EXERCISE PROMPT:
In the data below, the answer is the run of lines from the line containing "C6: 100nF (DGND, VSS) -> none" through the line containing "C5: 4.7nF (GND, VE2) -> none", both included; print it exactly and nothing else.

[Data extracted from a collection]
*****
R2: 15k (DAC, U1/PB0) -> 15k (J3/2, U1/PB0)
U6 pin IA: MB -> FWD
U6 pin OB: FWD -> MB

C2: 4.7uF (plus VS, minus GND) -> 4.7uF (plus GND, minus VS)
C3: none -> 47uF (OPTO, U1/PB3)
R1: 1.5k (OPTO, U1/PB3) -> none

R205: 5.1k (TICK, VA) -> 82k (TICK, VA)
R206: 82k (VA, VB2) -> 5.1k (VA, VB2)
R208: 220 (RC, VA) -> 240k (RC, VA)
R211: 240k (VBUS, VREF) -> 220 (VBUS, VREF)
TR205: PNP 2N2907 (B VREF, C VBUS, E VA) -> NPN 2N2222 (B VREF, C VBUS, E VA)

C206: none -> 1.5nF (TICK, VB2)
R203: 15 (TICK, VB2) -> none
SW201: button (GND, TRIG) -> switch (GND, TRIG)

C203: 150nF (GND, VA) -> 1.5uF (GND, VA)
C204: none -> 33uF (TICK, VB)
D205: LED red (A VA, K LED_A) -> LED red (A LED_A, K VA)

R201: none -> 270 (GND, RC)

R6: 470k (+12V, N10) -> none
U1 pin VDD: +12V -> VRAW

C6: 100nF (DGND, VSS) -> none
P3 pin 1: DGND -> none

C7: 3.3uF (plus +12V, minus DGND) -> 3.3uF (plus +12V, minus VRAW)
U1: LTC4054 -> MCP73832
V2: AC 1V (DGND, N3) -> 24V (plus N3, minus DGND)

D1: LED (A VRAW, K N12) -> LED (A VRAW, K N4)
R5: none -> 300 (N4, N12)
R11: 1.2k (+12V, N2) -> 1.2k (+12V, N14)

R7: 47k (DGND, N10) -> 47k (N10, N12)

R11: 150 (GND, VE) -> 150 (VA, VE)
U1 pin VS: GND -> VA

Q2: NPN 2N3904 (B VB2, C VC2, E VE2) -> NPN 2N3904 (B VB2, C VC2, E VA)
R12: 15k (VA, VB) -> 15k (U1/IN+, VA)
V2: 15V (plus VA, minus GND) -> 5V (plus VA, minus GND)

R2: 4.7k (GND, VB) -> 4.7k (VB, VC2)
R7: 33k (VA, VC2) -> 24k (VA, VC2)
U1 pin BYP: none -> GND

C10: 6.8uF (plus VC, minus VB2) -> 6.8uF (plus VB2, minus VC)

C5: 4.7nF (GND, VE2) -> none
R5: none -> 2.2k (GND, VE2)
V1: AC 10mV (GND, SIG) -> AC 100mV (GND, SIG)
*****
FINISHED TASK:
C6: 100nF (DGND, VSS) -> none
P3 pin 1: DGND -> none

C7: 3.3uF (plus +12V, minus DGND) -> 3.3uF (plus +12V, minus VRAW)
U1: LTC4054 -> MCP73832
V2: AC 1V (DGND, N3) -> 24V (plus N3, minus DGND)

D1: LED (A VRAW, K N12) -> LED (A VRAW, K N4)
R5: none -> 300 (N4, N12)
R11: 1.2k (+12V, N2) -> 1.2k (+12V, N14)

R7: 47k (DGND, N10) -> 47k (N10, N12)

R11: 150 (GND, VE) -> 150 (VA, VE)
U1 pin VS: GND -> VA

Q2: NPN 2N3904 (B VB2, C VC2, E VE2) -> NPN 2N3904 (B VB2, C VC2, E VA)
R12: 15k (VA, VB) -> 15k (U1/IN+, VA)
V2: 15V (plus VA, minus GND) -> 5V (plus VA, minus GND)

R2: 4.7k (GND, VB) -> 4.7k (VB, VC2)
R7: 33k (VA, VC2) -> 24k (VA, VC2)
U1 pin BYP: none -> GND

C10: 6.8uF (plus VC, minus VB2) -> 6.8uF (plus VB2, minus VC)

C5: 4.7nF (GND, VE2) -> none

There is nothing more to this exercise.